● Given problem
Rewrite the entries below, swapping "Image resolution:" for "Screen resolution:" wherever it appears and leaving everything else unchanged.
______________________________
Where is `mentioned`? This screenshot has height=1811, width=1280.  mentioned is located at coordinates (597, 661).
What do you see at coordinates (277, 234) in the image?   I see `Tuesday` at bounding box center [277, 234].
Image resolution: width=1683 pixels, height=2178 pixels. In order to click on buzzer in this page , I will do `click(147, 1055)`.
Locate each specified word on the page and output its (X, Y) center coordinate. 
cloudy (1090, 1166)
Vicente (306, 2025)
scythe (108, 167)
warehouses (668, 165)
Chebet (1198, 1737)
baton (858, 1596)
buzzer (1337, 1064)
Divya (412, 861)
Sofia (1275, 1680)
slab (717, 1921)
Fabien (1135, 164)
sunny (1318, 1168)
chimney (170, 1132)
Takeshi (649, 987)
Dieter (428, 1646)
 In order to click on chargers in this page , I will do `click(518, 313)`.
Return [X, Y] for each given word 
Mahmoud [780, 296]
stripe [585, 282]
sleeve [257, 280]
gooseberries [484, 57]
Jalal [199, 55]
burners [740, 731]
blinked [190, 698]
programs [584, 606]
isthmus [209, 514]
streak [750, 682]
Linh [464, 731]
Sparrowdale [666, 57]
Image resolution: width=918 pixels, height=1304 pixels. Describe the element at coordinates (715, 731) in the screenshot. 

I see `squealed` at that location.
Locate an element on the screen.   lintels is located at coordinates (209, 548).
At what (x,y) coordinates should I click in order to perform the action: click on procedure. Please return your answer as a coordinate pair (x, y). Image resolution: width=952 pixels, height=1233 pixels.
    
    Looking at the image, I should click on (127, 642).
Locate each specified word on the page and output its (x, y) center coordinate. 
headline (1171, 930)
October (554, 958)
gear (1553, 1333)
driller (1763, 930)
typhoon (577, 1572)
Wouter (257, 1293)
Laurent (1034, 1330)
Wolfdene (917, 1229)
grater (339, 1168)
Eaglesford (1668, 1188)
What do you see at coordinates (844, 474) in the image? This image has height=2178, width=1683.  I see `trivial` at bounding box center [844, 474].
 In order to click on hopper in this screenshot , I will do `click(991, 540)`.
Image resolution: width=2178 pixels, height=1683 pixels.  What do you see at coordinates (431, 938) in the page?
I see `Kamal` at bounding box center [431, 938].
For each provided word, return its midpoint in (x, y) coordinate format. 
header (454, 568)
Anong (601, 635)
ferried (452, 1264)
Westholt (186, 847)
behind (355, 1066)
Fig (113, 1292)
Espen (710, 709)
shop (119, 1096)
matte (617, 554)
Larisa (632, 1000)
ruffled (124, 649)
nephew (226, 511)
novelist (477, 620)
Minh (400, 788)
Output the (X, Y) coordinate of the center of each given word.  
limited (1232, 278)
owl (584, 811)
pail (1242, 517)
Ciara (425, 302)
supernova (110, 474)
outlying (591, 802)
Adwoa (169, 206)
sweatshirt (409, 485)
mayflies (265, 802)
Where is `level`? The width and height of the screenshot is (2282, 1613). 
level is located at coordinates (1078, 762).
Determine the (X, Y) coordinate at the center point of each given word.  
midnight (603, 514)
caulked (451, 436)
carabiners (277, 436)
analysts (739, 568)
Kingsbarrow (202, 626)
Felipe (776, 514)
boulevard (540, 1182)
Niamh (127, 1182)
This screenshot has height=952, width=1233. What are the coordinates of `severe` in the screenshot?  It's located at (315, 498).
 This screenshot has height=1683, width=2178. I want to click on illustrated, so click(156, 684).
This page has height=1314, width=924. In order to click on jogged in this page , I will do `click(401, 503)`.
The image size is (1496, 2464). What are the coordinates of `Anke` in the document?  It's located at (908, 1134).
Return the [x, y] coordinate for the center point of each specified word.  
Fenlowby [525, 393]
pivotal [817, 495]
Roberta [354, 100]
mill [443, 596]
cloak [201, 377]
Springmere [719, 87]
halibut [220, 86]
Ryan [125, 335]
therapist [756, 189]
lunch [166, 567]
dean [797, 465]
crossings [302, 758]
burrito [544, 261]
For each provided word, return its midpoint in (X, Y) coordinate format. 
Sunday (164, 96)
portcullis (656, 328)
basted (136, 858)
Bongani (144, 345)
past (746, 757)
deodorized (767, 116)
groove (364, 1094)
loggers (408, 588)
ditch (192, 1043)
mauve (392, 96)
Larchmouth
______________________________
● Answer to this task
Where is `mentioned`? This screenshot has height=1811, width=1280.  mentioned is located at coordinates (597, 661).
What do you see at coordinates (277, 234) in the image?   I see `Tuesday` at bounding box center [277, 234].
Screen resolution: width=1683 pixels, height=2178 pixels. In order to click on buzzer in this page , I will do `click(147, 1055)`.
Locate each specified word on the page and output its (X, Y) center coordinate. 
cloudy (1090, 1166)
Vicente (306, 2025)
scythe (108, 167)
warehouses (668, 165)
Chebet (1198, 1737)
baton (858, 1596)
buzzer (1337, 1064)
Divya (412, 861)
Sofia (1275, 1680)
slab (717, 1921)
Fabien (1135, 164)
sunny (1318, 1168)
chimney (170, 1132)
Takeshi (649, 987)
Dieter (428, 1646)
 In order to click on chargers in this page , I will do `click(518, 313)`.
Return [X, Y] for each given word 
Mahmoud [780, 296]
stripe [585, 282]
sleeve [257, 280]
gooseberries [484, 57]
Jalal [199, 55]
burners [740, 731]
blinked [190, 698]
programs [584, 606]
isthmus [209, 514]
streak [750, 682]
Linh [464, 731]
Sparrowdale [666, 57]
Screen resolution: width=918 pixels, height=1304 pixels. Describe the element at coordinates (715, 731) in the screenshot. 

I see `squealed` at that location.
Locate an element on the screen.   lintels is located at coordinates (209, 548).
At what (x,y) coordinates should I click in order to perform the action: click on procedure. Please return your answer as a coordinate pair (x, y). Screen resolution: width=952 pixels, height=1233 pixels.
    
    Looking at the image, I should click on (127, 642).
Locate each specified word on the page and output its (x, y) center coordinate. 
headline (1171, 930)
October (554, 958)
gear (1553, 1333)
driller (1763, 930)
typhoon (577, 1572)
Wouter (257, 1293)
Laurent (1034, 1330)
Wolfdene (917, 1229)
grater (339, 1168)
Eaglesford (1668, 1188)
What do you see at coordinates (844, 474) in the image? This image has height=2178, width=1683.  I see `trivial` at bounding box center [844, 474].
 In order to click on hopper in this screenshot , I will do `click(991, 540)`.
Screen resolution: width=2178 pixels, height=1683 pixels.  What do you see at coordinates (431, 938) in the page?
I see `Kamal` at bounding box center [431, 938].
For each provided word, return its midpoint in (x, y) coordinate format. 
header (454, 568)
Anong (601, 635)
ferried (452, 1264)
Westholt (186, 847)
behind (355, 1066)
Fig (113, 1292)
Espen (710, 709)
shop (119, 1096)
matte (617, 554)
Larisa (632, 1000)
ruffled (124, 649)
nephew (226, 511)
novelist (477, 620)
Minh (400, 788)
Output the (X, Y) coordinate of the center of each given word.  
limited (1232, 278)
owl (584, 811)
pail (1242, 517)
Ciara (425, 302)
supernova (110, 474)
outlying (591, 802)
Adwoa (169, 206)
sweatshirt (409, 485)
mayflies (265, 802)
Where is `level`? The width and height of the screenshot is (2282, 1613). 
level is located at coordinates (1078, 762).
Determine the (X, Y) coordinate at the center point of each given word.  
midnight (603, 514)
caulked (451, 436)
carabiners (277, 436)
analysts (739, 568)
Kingsbarrow (202, 626)
Felipe (776, 514)
boulevard (540, 1182)
Niamh (127, 1182)
This screenshot has height=952, width=1233. What are the coordinates of `severe` in the screenshot?  It's located at (315, 498).
 This screenshot has height=1683, width=2178. I want to click on illustrated, so click(156, 684).
This page has height=1314, width=924. In order to click on jogged in this page , I will do `click(401, 503)`.
The image size is (1496, 2464). What are the coordinates of `Anke` in the document?  It's located at (908, 1134).
Return the [x, y] coordinate for the center point of each specified word.  
Fenlowby [525, 393]
pivotal [817, 495]
Roberta [354, 100]
mill [443, 596]
cloak [201, 377]
Springmere [719, 87]
halibut [220, 86]
Ryan [125, 335]
therapist [756, 189]
lunch [166, 567]
dean [797, 465]
crossings [302, 758]
burrito [544, 261]
For each provided word, return its midpoint in (X, Y) coordinate format. 
Sunday (164, 96)
portcullis (656, 328)
basted (136, 858)
Bongani (144, 345)
past (746, 757)
deodorized (767, 116)
groove (364, 1094)
loggers (408, 588)
ditch (192, 1043)
mauve (392, 96)
Larchmouth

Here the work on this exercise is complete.